• _REQUIRED ACTION_: Each entry below needs to be copied exactly, with nothing dropped.

Stored data entries

---+---

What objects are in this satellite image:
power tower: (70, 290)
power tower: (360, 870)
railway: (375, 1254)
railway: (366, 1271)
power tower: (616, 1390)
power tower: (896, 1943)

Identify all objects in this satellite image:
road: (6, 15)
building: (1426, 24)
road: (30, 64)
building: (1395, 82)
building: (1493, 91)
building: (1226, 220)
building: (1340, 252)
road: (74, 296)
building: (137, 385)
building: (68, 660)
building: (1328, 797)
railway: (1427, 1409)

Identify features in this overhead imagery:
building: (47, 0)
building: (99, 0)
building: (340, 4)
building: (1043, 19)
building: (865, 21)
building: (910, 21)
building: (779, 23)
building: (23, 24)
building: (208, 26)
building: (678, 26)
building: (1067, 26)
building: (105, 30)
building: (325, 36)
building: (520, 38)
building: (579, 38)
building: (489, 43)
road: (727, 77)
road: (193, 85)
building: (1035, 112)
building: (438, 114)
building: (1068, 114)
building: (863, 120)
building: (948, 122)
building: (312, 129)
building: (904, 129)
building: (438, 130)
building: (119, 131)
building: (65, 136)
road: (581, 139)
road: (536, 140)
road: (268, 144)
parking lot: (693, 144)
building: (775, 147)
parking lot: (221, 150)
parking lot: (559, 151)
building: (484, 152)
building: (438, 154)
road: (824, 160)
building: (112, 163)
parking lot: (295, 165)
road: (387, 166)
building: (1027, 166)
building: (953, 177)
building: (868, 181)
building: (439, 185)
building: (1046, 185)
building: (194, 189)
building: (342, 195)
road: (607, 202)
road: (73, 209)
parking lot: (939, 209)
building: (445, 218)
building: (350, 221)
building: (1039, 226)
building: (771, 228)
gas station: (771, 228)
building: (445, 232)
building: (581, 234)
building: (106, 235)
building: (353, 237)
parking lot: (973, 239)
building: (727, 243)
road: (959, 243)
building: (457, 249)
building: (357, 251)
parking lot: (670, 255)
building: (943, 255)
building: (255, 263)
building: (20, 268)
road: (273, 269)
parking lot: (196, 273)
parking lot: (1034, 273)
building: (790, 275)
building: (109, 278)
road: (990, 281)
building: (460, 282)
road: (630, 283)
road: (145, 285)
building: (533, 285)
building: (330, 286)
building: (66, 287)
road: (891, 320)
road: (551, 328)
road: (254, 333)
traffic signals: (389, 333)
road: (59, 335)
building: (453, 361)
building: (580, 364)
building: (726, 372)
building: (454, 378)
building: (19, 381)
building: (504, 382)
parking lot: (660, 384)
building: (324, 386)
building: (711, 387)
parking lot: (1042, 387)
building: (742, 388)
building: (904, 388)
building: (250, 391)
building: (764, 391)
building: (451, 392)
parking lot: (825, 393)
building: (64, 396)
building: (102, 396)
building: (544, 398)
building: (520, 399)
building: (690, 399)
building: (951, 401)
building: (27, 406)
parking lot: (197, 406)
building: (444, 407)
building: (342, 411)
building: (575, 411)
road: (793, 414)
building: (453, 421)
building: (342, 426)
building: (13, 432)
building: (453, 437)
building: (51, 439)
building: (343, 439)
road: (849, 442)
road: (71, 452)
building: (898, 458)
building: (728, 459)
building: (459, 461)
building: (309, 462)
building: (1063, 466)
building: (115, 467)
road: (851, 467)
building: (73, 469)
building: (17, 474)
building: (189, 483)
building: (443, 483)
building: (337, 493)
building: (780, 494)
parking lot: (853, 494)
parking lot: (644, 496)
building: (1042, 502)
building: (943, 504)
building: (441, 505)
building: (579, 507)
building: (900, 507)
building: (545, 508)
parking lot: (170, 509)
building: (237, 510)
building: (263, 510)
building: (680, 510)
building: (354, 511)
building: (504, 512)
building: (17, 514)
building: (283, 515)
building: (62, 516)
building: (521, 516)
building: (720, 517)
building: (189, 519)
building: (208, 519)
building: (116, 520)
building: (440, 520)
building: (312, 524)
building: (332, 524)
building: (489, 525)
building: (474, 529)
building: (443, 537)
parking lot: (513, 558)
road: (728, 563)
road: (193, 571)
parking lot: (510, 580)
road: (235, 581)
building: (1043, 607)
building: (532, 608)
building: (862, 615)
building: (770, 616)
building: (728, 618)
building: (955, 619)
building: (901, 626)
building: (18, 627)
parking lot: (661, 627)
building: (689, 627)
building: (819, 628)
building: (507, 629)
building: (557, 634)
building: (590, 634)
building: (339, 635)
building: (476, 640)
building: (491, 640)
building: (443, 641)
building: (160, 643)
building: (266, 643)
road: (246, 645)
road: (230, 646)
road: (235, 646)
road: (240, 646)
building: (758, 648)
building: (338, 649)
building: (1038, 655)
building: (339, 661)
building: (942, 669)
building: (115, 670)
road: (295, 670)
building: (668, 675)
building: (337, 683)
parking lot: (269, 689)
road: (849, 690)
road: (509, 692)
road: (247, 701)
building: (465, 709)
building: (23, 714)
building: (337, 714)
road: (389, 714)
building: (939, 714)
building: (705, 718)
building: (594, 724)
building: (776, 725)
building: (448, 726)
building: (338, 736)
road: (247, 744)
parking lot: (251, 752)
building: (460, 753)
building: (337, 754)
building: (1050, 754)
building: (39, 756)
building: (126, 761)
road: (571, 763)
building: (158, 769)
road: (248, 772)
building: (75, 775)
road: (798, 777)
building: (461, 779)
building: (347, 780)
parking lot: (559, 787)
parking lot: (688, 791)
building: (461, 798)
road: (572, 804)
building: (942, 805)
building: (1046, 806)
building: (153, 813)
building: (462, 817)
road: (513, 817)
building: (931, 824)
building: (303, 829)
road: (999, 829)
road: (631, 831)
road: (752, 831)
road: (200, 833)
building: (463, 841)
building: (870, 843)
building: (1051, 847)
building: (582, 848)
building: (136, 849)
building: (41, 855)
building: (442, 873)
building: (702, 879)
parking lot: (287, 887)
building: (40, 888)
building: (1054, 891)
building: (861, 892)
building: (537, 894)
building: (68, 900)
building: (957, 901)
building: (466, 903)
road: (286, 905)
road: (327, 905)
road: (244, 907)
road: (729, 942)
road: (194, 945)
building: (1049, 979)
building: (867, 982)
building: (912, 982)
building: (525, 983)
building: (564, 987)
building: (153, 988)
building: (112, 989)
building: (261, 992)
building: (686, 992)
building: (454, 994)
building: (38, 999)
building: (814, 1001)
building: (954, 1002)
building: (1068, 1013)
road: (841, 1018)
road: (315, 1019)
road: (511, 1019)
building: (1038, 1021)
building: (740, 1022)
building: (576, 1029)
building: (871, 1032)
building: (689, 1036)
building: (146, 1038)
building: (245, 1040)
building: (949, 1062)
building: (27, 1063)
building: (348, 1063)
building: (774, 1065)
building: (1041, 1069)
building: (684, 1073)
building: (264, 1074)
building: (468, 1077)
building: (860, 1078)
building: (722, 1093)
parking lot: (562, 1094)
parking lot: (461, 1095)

---+---

• _SOLVED EXERCISE_:
What objects are in this satellite image:
power tower: (70, 290)
power tower: (360, 870)
railway: (375, 1254)
railway: (366, 1271)
power tower: (616, 1390)
power tower: (896, 1943)

Identify all objects in this satellite image:
road: (6, 15)
building: (1426, 24)
road: (30, 64)
building: (1395, 82)
building: (1493, 91)
building: (1226, 220)
building: (1340, 252)
road: (74, 296)
building: (137, 385)
building: (68, 660)
building: (1328, 797)
railway: (1427, 1409)

Identify features in this overhead imagery:
building: (47, 0)
building: (99, 0)
building: (340, 4)
building: (1043, 19)
building: (865, 21)
building: (910, 21)
building: (779, 23)
building: (23, 24)
building: (208, 26)
building: (678, 26)
building: (1067, 26)
building: (105, 30)
building: (325, 36)
building: (520, 38)
building: (579, 38)
building: (489, 43)
road: (727, 77)
road: (193, 85)
building: (1035, 112)
building: (438, 114)
building: (1068, 114)
building: (863, 120)
building: (948, 122)
building: (312, 129)
building: (904, 129)
building: (438, 130)
building: (119, 131)
building: (65, 136)
road: (581, 139)
road: (536, 140)
road: (268, 144)
parking lot: (693, 144)
building: (775, 147)
parking lot: (221, 150)
parking lot: (559, 151)
building: (484, 152)
building: (438, 154)
road: (824, 160)
building: (112, 163)
parking lot: (295, 165)
road: (387, 166)
building: (1027, 166)
building: (953, 177)
building: (868, 181)
building: (439, 185)
building: (1046, 185)
building: (194, 189)
building: (342, 195)
road: (607, 202)
road: (73, 209)
parking lot: (939, 209)
building: (445, 218)
building: (350, 221)
building: (1039, 226)
building: (771, 228)
gas station: (771, 228)
building: (445, 232)
building: (581, 234)
building: (106, 235)
building: (353, 237)
parking lot: (973, 239)
building: (727, 243)
road: (959, 243)
building: (457, 249)
building: (357, 251)
parking lot: (670, 255)
building: (943, 255)
building: (255, 263)
building: (20, 268)
road: (273, 269)
parking lot: (196, 273)
parking lot: (1034, 273)
building: (790, 275)
building: (109, 278)
road: (990, 281)
building: (460, 282)
road: (630, 283)
road: (145, 285)
building: (533, 285)
building: (330, 286)
building: (66, 287)
road: (891, 320)
road: (551, 328)
road: (254, 333)
traffic signals: (389, 333)
road: (59, 335)
building: (453, 361)
building: (580, 364)
building: (726, 372)
building: (454, 378)
building: (19, 381)
building: (504, 382)
parking lot: (660, 384)
building: (324, 386)
building: (711, 387)
parking lot: (1042, 387)
building: (742, 388)
building: (904, 388)
building: (250, 391)
building: (764, 391)
building: (451, 392)
parking lot: (825, 393)
building: (64, 396)
building: (102, 396)
building: (544, 398)
building: (520, 399)
building: (690, 399)
building: (951, 401)
building: (27, 406)
parking lot: (197, 406)
building: (444, 407)
building: (342, 411)
building: (575, 411)
road: (793, 414)
building: (453, 421)
building: (342, 426)
building: (13, 432)
building: (453, 437)
building: (51, 439)
building: (343, 439)
road: (849, 442)
road: (71, 452)
building: (898, 458)
building: (728, 459)
building: (459, 461)
building: (309, 462)
building: (1063, 466)
building: (115, 467)
road: (851, 467)
building: (73, 469)
building: (17, 474)
building: (189, 483)
building: (443, 483)
building: (337, 493)
building: (780, 494)
parking lot: (853, 494)
parking lot: (644, 496)
building: (1042, 502)
building: (943, 504)
building: (441, 505)
building: (579, 507)
building: (900, 507)
building: (545, 508)
parking lot: (170, 509)
building: (237, 510)
building: (263, 510)
building: (680, 510)
building: (354, 511)
building: (504, 512)
building: (17, 514)
building: (283, 515)
building: (62, 516)
building: (521, 516)
building: (720, 517)
building: (189, 519)
building: (208, 519)
building: (116, 520)
building: (440, 520)
building: (312, 524)
building: (332, 524)
building: (489, 525)
building: (474, 529)
building: (443, 537)
parking lot: (513, 558)
road: (728, 563)
road: (193, 571)
parking lot: (510, 580)
road: (235, 581)
building: (1043, 607)
building: (532, 608)
building: (862, 615)
building: (770, 616)
building: (728, 618)
building: (955, 619)
building: (901, 626)
building: (18, 627)
parking lot: (661, 627)
building: (689, 627)
building: (819, 628)
building: (507, 629)
building: (557, 634)
building: (590, 634)
building: (339, 635)
building: (476, 640)
building: (491, 640)
building: (443, 641)
building: (160, 643)
building: (266, 643)
road: (246, 645)
road: (230, 646)
road: (235, 646)
road: (240, 646)
building: (758, 648)
building: (338, 649)
building: (1038, 655)
building: (339, 661)
building: (942, 669)
building: (115, 670)
road: (295, 670)
building: (668, 675)
building: (337, 683)
parking lot: (269, 689)
road: (849, 690)
road: (509, 692)
road: (247, 701)
building: (465, 709)
building: (23, 714)
building: (337, 714)
road: (389, 714)
building: (939, 714)
building: (705, 718)
building: (594, 724)
building: (776, 725)
building: (448, 726)
building: (338, 736)
road: (247, 744)
parking lot: (251, 752)
building: (460, 753)
building: (337, 754)
building: (1050, 754)
building: (39, 756)
building: (126, 761)
road: (571, 763)
building: (158, 769)
road: (248, 772)
building: (75, 775)
road: (798, 777)
building: (461, 779)
building: (347, 780)
parking lot: (559, 787)
parking lot: (688, 791)
building: (461, 798)
road: (572, 804)
building: (942, 805)
building: (1046, 806)
building: (153, 813)
building: (462, 817)
road: (513, 817)
building: (931, 824)
building: (303, 829)
road: (999, 829)
road: (631, 831)
road: (752, 831)
road: (200, 833)
building: (463, 841)
building: (870, 843)
building: (1051, 847)
building: (582, 848)
building: (136, 849)
building: (41, 855)
building: (442, 873)
building: (702, 879)
parking lot: (287, 887)
building: (40, 888)
building: (1054, 891)
building: (861, 892)
building: (537, 894)
building: (68, 900)
building: (957, 901)
building: (466, 903)
road: (286, 905)
road: (327, 905)
road: (244, 907)
road: (729, 942)
road: (194, 945)
building: (1049, 979)
building: (867, 982)
building: (912, 982)
building: (525, 983)
building: (564, 987)
building: (153, 988)
building: (112, 989)
building: (261, 992)
building: (686, 992)
building: (454, 994)
building: (38, 999)
building: (814, 1001)
building: (954, 1002)
building: (1068, 1013)
road: (841, 1018)
road: (315, 1019)
road: (511, 1019)
building: (1038, 1021)
building: (740, 1022)
building: (576, 1029)
building: (871, 1032)
building: (689, 1036)
building: (146, 1038)
building: (245, 1040)
building: (949, 1062)
building: (27, 1063)
building: (348, 1063)
building: (774, 1065)
building: (1041, 1069)
building: (684, 1073)
building: (264, 1074)
building: (468, 1077)
building: (860, 1078)
building: (722, 1093)
parking lot: (562, 1094)
parking lot: (461, 1095)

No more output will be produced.